Look through the entries below and report how many lines hold the string "plate". Only the number is wanted.

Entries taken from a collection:
-.-.-

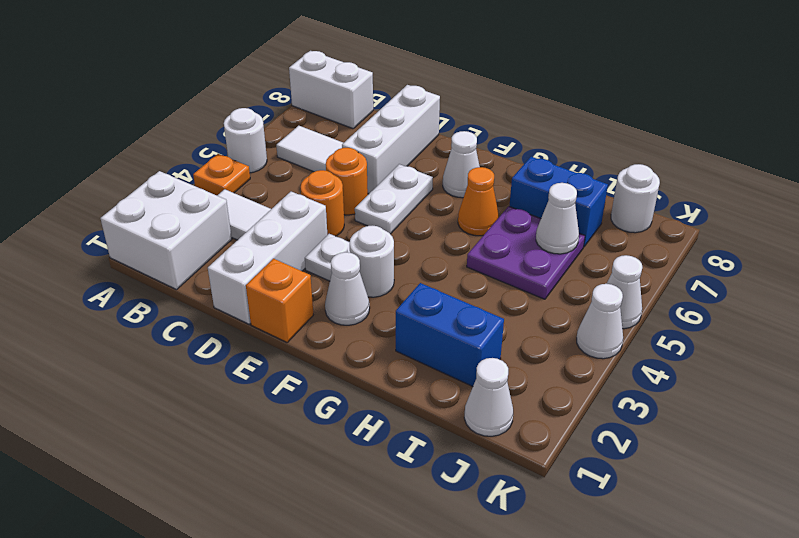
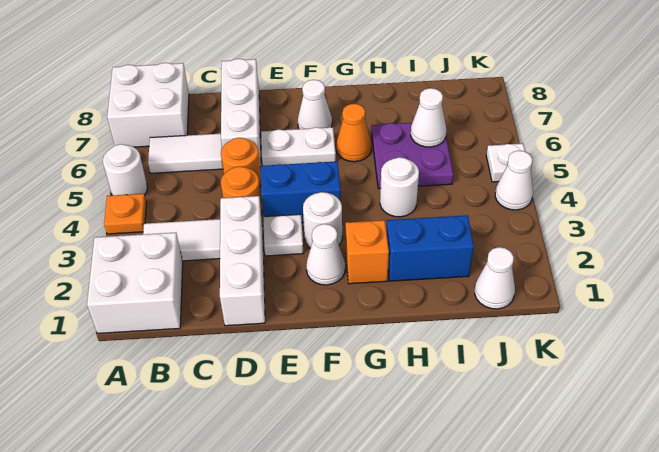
white brick A8:B8 level 1 -> white brick A7:B8 level 1
orange brick E1 level 1 -> orange brick G2 level 1
white plate E5:E6 level 1 -> white plate E6:F6 level 1
blue brick H7:I7 level 1 -> blue brick E4:F4 level 1
white round brick J8 level 1 -> white round brick H4 level 1
white cone K5 level 1 -> white plate K5 level 1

-.-.-

TASK OUTPUT:
2